> **Directions for this task**: Set down each line of the material that follows, exactly, with no pictures.

> **Data below**:
================================

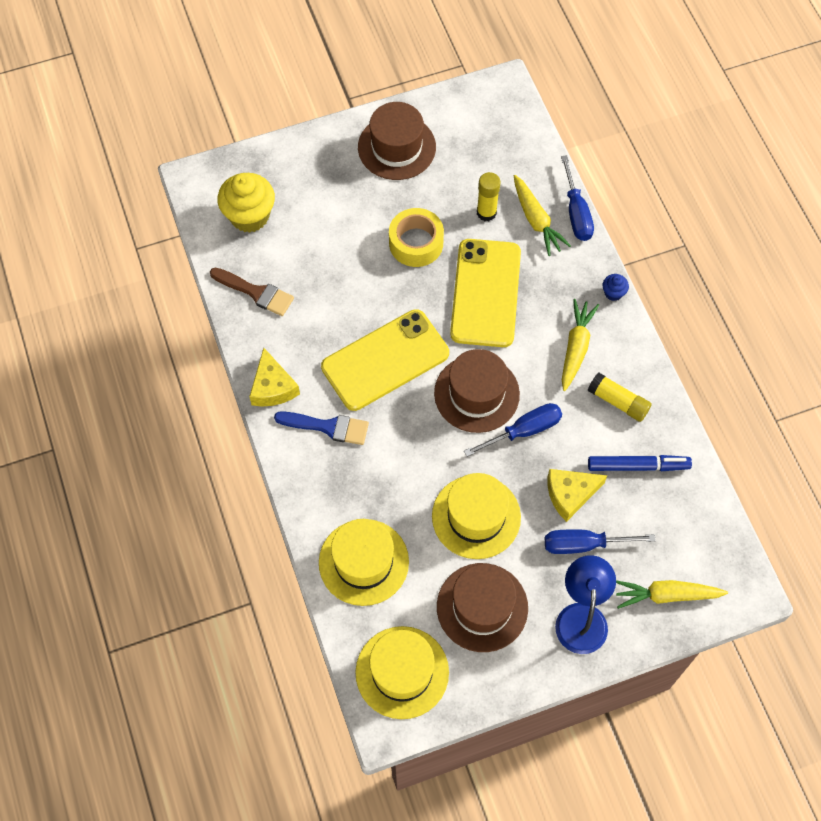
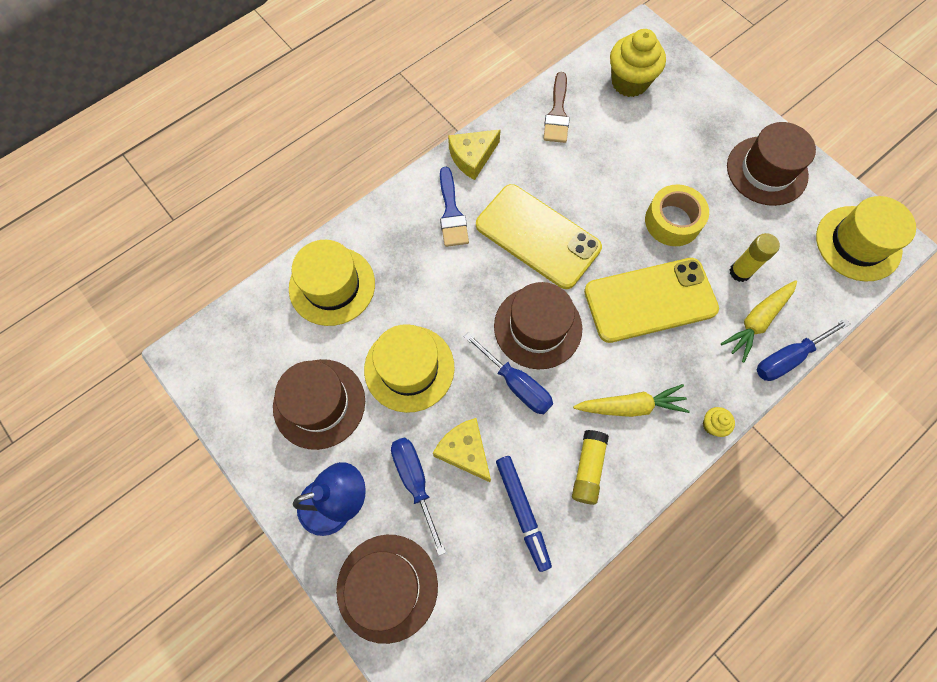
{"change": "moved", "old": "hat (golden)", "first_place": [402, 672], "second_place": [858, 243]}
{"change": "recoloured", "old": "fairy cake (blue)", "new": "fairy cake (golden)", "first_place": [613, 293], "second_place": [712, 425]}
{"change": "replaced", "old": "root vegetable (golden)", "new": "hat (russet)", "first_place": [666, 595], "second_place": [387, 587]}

================================

> **Completed task**:
{"change": "moved", "old": "hat (golden)", "first_place": [402, 672], "second_place": [858, 243]}
{"change": "recoloured", "old": "fairy cake (blue)", "new": "fairy cake (golden)", "first_place": [613, 293], "second_place": [712, 425]}
{"change": "replaced", "old": "root vegetable (golden)", "new": "hat (russet)", "first_place": [666, 595], "second_place": [387, 587]}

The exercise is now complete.